Task brief. Copy out exactly the stretch of the listing below that begins at the line containing "223 827 270]" and ends at the line containing "125 538 148]", and copy nothing outside it.

== == ==

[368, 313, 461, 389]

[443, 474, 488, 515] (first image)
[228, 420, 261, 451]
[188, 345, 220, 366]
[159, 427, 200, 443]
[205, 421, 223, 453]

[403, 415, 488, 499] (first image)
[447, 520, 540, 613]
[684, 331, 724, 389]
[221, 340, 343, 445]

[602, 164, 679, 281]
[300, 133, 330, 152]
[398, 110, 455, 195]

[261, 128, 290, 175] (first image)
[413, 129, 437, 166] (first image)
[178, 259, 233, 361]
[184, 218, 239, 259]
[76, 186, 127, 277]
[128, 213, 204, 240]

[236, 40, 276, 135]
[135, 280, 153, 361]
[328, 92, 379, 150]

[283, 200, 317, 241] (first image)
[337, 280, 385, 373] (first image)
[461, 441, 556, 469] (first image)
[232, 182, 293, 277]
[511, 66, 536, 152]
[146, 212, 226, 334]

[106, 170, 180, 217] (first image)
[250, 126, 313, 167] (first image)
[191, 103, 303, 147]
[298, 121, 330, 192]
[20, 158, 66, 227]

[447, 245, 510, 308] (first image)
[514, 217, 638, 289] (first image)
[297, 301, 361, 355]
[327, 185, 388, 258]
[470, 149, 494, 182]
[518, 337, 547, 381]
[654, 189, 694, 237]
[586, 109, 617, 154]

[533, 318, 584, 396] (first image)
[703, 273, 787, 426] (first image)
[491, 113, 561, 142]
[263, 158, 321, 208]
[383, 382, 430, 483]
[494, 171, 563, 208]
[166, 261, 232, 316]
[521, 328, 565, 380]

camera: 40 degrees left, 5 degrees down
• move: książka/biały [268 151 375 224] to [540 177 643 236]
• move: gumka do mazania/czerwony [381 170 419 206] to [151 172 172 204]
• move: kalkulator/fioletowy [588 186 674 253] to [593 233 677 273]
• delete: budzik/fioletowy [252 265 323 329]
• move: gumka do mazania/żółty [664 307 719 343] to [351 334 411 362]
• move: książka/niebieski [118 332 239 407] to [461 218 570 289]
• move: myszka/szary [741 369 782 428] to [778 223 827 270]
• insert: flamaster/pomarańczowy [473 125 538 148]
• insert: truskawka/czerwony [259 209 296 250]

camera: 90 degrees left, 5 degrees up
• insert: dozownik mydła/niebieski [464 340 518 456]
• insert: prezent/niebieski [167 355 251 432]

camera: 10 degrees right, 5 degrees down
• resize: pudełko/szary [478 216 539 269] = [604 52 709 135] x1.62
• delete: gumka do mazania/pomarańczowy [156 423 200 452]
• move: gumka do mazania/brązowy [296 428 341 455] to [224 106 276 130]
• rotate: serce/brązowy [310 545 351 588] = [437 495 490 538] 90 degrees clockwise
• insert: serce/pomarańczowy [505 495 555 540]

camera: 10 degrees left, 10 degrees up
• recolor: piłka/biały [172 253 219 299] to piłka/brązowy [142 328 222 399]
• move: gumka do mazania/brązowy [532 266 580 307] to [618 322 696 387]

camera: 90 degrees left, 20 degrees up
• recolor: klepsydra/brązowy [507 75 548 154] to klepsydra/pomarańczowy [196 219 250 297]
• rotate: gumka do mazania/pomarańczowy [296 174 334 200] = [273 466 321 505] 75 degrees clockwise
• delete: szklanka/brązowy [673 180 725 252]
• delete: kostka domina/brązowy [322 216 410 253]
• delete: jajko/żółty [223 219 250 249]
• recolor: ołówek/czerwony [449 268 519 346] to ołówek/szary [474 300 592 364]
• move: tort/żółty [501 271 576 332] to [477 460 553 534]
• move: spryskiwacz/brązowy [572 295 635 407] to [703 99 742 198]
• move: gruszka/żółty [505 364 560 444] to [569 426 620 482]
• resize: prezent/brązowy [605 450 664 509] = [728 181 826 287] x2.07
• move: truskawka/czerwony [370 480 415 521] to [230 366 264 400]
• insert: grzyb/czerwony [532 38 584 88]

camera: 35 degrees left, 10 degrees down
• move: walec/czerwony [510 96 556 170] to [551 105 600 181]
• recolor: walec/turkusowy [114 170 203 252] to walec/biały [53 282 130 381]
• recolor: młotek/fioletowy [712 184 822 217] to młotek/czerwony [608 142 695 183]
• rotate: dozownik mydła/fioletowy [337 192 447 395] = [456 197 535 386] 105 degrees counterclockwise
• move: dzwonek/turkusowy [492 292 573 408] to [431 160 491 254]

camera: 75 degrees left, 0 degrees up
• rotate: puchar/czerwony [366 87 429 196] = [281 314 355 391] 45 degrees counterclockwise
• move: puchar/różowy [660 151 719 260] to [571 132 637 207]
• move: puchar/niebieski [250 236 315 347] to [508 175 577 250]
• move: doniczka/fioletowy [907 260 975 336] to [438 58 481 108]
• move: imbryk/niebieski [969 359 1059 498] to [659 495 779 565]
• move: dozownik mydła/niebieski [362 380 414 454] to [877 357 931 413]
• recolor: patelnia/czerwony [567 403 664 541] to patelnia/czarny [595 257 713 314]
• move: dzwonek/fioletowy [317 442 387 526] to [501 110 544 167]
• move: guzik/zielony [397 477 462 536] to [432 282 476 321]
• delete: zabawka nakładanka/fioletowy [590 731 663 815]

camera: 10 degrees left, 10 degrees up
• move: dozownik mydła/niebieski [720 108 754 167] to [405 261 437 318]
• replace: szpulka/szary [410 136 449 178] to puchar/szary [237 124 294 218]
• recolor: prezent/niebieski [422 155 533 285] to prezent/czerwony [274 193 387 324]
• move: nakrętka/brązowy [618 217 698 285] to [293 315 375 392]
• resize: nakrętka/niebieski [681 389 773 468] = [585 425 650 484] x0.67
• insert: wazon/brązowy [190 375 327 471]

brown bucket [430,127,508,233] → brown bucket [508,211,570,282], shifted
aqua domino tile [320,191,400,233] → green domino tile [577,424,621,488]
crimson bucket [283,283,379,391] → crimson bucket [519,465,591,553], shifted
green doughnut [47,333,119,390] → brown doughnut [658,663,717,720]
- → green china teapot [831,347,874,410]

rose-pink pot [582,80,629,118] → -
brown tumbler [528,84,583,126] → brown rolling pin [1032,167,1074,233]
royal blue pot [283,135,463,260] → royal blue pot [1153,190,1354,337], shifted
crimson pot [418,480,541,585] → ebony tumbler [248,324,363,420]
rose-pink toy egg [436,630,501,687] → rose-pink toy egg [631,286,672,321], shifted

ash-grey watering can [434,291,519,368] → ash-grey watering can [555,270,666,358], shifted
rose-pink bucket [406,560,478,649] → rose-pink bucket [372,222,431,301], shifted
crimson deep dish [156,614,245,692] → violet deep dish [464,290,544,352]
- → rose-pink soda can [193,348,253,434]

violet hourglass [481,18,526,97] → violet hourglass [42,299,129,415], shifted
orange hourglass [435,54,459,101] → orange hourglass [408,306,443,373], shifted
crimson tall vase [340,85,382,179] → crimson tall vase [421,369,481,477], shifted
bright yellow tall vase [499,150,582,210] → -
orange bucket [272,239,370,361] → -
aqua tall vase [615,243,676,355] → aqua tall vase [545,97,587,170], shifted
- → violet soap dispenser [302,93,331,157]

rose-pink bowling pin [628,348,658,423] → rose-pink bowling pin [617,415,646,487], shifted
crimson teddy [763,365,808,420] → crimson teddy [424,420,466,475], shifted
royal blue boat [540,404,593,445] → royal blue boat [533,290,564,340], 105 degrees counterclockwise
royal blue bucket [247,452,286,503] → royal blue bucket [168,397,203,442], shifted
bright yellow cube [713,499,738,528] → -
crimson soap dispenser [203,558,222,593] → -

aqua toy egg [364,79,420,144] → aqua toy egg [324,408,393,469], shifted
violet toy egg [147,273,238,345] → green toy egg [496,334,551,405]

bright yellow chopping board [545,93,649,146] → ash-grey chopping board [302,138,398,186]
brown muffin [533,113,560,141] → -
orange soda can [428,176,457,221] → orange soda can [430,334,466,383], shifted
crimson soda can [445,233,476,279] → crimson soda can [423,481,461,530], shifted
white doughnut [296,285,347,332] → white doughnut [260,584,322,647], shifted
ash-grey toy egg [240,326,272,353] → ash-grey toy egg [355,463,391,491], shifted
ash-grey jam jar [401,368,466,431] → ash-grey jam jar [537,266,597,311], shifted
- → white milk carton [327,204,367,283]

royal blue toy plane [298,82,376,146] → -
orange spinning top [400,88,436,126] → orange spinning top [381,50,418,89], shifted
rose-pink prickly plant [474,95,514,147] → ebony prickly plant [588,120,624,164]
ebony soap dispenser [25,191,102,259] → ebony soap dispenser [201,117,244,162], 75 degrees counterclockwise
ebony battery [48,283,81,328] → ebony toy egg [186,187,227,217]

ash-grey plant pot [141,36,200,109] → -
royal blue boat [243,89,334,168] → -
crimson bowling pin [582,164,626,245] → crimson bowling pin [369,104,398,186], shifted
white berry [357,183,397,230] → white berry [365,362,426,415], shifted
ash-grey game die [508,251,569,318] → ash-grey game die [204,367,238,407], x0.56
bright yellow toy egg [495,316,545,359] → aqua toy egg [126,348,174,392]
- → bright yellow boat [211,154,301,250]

== == ==

Exercise response.
• move: myszka/szary [741 369 782 428] to [778 223 827 270]
• insert: flamaster/pomarańczowy [473 125 538 148]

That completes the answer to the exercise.